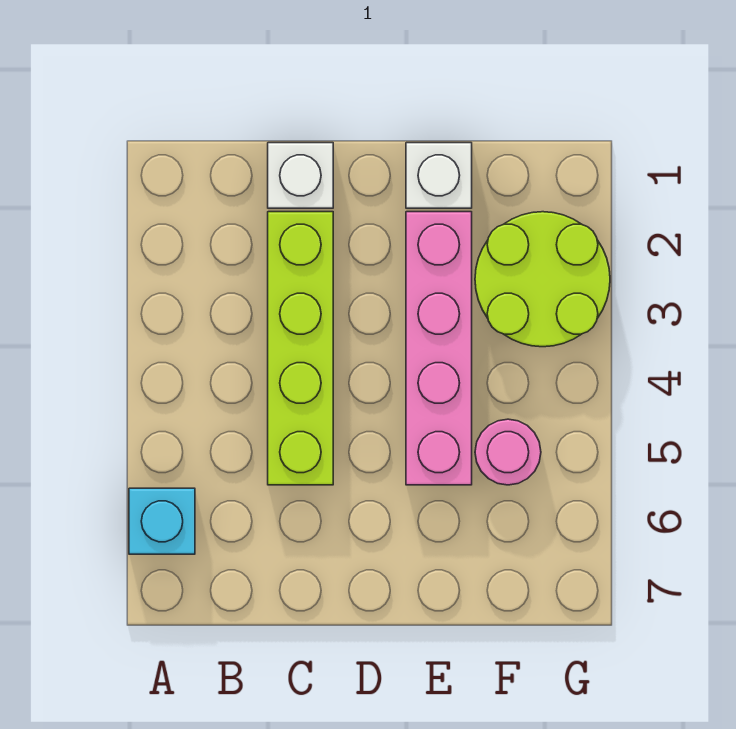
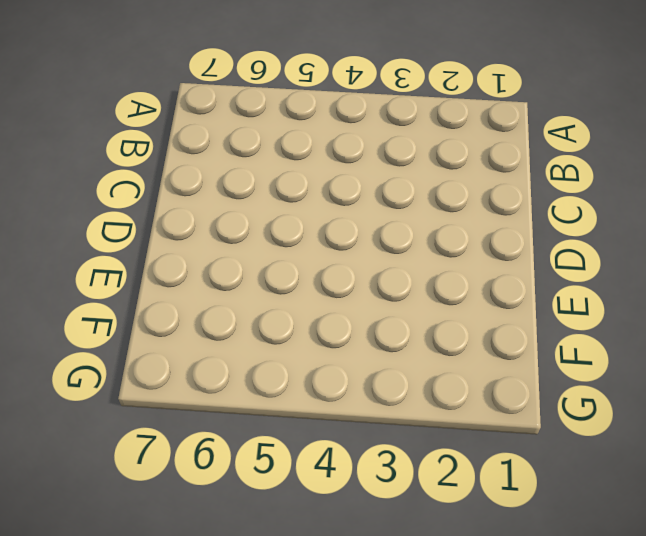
none -> cyan brick A6 level 1
none -> white brick C1 level 1

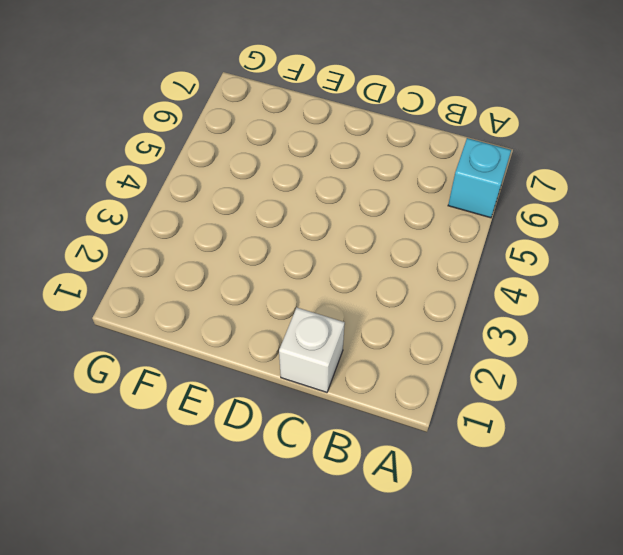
none -> lime brick C2:C5 level 1
none -> white brick E1 level 1

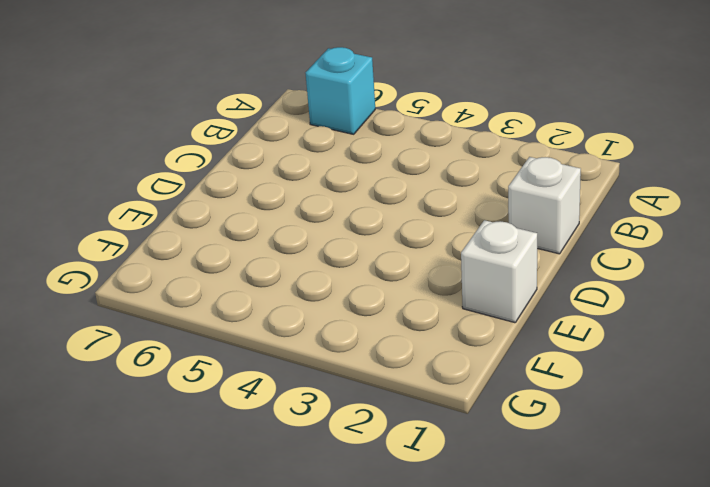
none -> lime brick C2:C5 level 1
none -> pink brick E2:E5 level 1

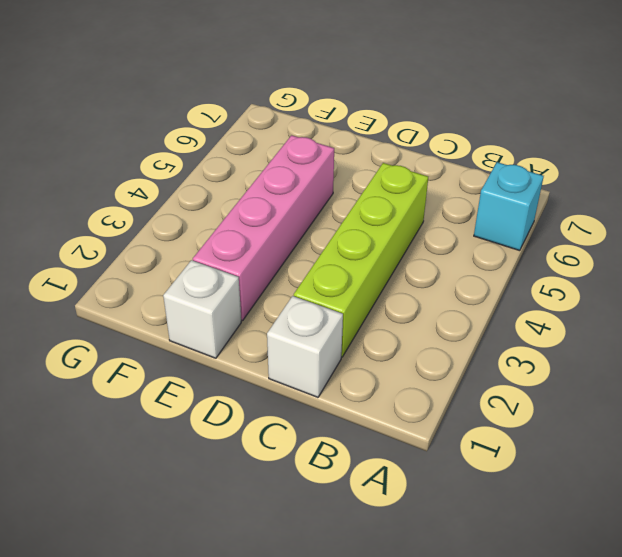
none -> lime round brick F2:G3 level 1
none -> pink round brick F5 level 1

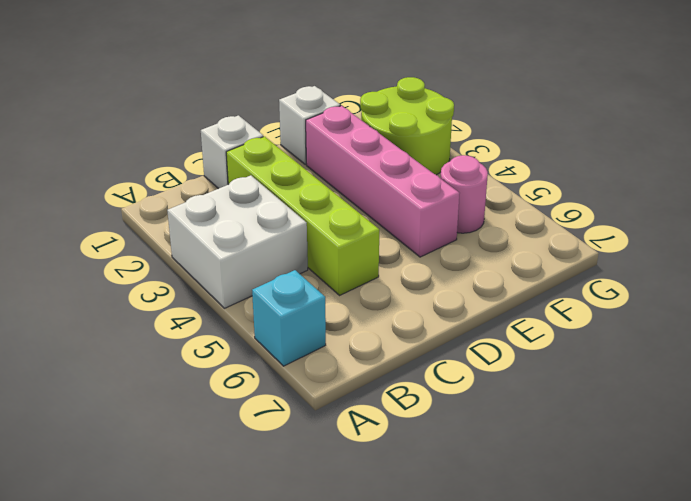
white brick A3:B4 level 1 -> none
□ □ □ □
Restate every line above exactly, omitting images.

REPLY TO THE TASK:
none -> cyan brick A6 level 1
none -> white brick C1 level 1

none -> lime brick C2:C5 level 1
none -> white brick E1 level 1

none -> lime brick C2:C5 level 1
none -> pink brick E2:E5 level 1

none -> lime round brick F2:G3 level 1
none -> pink round brick F5 level 1

white brick A3:B4 level 1 -> none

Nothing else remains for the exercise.